* [RECORDS FOR THE TASK]:
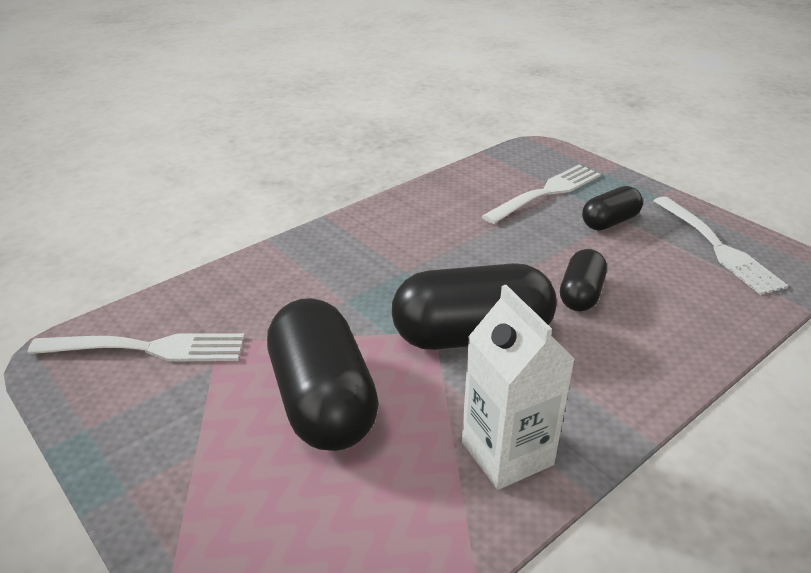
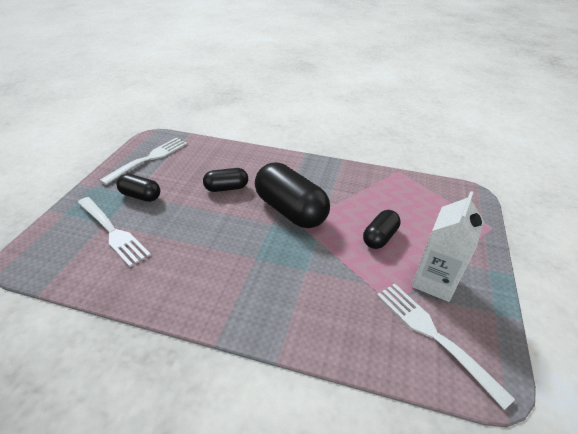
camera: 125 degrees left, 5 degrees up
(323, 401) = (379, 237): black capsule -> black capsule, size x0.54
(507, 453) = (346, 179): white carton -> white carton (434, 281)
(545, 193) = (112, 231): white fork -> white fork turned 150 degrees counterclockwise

* * *

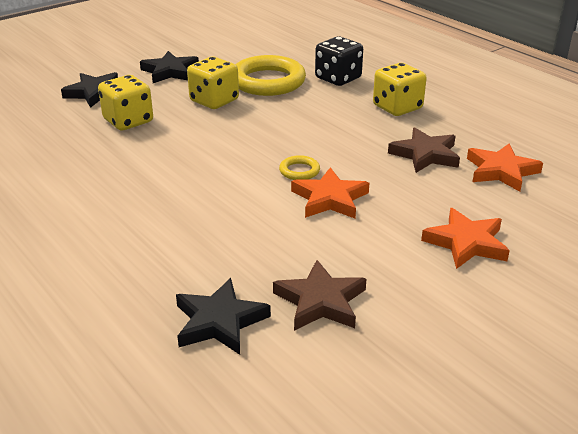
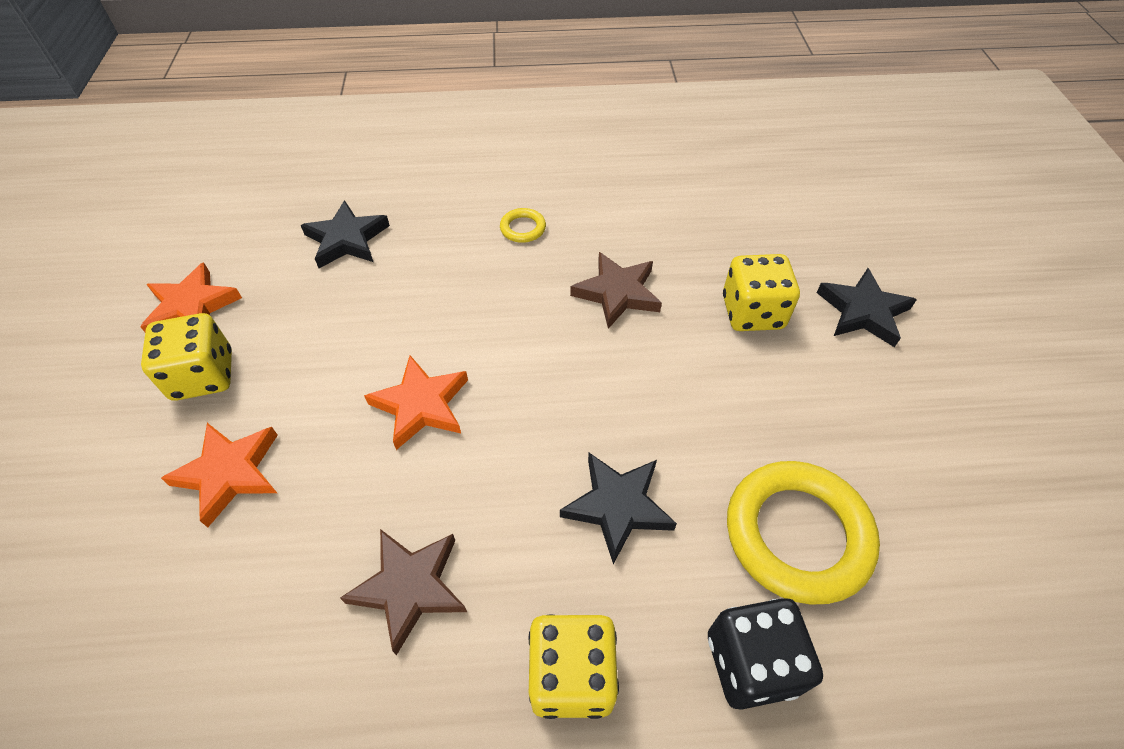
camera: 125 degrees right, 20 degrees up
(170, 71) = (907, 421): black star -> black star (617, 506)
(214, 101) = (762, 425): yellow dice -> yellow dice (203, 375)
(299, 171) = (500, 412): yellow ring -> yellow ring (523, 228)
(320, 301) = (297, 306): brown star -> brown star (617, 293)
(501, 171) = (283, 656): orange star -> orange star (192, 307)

* [TASK TO CARRY OUT]: Please show every line of the records that holds the word "star".

* [ANSWER SECTION]:
(170, 71) = (907, 421): black star -> black star (617, 506)
(320, 301) = (297, 306): brown star -> brown star (617, 293)
(501, 171) = (283, 656): orange star -> orange star (192, 307)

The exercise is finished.